◆ Stored records
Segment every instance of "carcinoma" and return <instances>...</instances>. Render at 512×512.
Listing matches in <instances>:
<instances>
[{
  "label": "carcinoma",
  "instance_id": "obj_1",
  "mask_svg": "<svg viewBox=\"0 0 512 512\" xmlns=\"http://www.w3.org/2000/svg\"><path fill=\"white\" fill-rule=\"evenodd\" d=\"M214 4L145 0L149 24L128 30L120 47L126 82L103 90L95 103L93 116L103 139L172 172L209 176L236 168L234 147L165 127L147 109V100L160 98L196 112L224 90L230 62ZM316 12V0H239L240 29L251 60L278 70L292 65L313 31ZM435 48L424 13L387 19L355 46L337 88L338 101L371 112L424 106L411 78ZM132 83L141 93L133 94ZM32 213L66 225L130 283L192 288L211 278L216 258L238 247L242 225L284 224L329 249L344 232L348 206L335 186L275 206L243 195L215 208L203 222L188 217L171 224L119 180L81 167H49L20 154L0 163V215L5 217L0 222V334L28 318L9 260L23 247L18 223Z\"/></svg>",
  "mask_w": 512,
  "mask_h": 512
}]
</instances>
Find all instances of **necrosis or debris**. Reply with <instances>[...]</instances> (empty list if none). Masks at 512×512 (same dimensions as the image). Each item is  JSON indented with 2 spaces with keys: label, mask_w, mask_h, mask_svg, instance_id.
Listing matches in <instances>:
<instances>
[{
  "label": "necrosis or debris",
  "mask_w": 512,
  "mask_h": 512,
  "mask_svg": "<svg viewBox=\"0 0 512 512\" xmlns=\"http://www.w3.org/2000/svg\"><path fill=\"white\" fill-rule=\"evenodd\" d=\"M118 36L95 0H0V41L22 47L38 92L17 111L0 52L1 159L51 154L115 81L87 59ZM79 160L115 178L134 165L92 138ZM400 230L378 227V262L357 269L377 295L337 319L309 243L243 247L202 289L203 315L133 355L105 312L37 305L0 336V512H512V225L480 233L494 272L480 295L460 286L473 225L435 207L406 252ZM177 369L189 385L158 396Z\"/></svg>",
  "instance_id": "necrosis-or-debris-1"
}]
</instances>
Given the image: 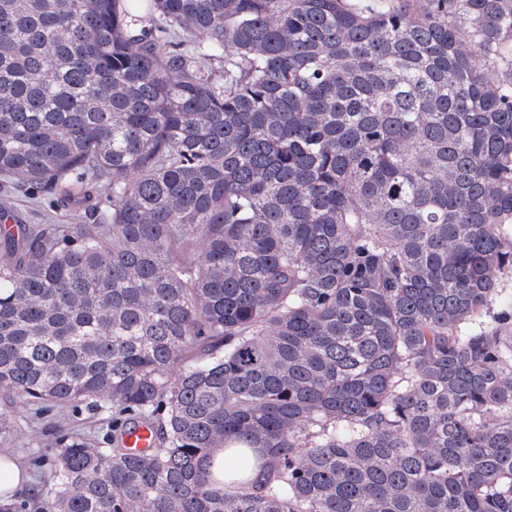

◆ The task
Print the records above exactly as they stand, but leave out the pictures.

◆ Final answer
Segment every instance of "carcinoma" and return <instances>...</instances>. Render at 512×512.
Listing matches in <instances>:
<instances>
[{
  "label": "carcinoma",
  "instance_id": "obj_1",
  "mask_svg": "<svg viewBox=\"0 0 512 512\" xmlns=\"http://www.w3.org/2000/svg\"><path fill=\"white\" fill-rule=\"evenodd\" d=\"M214 4L145 0L149 24L128 30L120 47L126 82L103 90L95 103L93 116L103 139L172 172L209 176L236 168L234 147L165 127L147 109V100L160 98L196 112L224 90L230 62ZM316 12V0H239L240 29L251 60L278 70L292 65L313 31ZM435 48L424 13L387 19L355 46L337 88L338 101L371 112L424 106L411 78ZM132 83L141 93L133 94ZM32 213L66 225L130 283L192 288L211 278L216 258L238 247L242 225L284 224L329 249L344 232L348 206L335 186L275 206L243 195L215 208L203 222L188 217L171 224L119 180L81 167H49L20 154L0 163V215L5 217L0 222V334L28 318L9 260L23 247L18 223Z\"/></svg>",
  "mask_w": 512,
  "mask_h": 512
}]
</instances>
Find all instances of **necrosis or debris**. Reply with <instances>[...]</instances> (empty list if none). Masks at 512×512 (same dimensions as the image). Each item is  JSON indented with 2 spaces with keys: label, mask_w, mask_h, mask_svg, instance_id.
Listing matches in <instances>:
<instances>
[{
  "label": "necrosis or debris",
  "mask_w": 512,
  "mask_h": 512,
  "mask_svg": "<svg viewBox=\"0 0 512 512\" xmlns=\"http://www.w3.org/2000/svg\"><path fill=\"white\" fill-rule=\"evenodd\" d=\"M118 36L95 0H0V41L22 47L38 92L17 111L0 52L1 159L51 154L115 81L87 59ZM79 160L115 178L134 165L92 138ZM400 230L378 227V262L357 269L377 295L337 319L309 243L243 247L202 289L203 315L133 355L105 312L37 305L0 336V512H512V225L480 233L494 272L480 295L460 286L473 225L435 207L406 252ZM177 369L189 385L158 396Z\"/></svg>",
  "instance_id": "necrosis-or-debris-1"
}]
</instances>
Given the image: 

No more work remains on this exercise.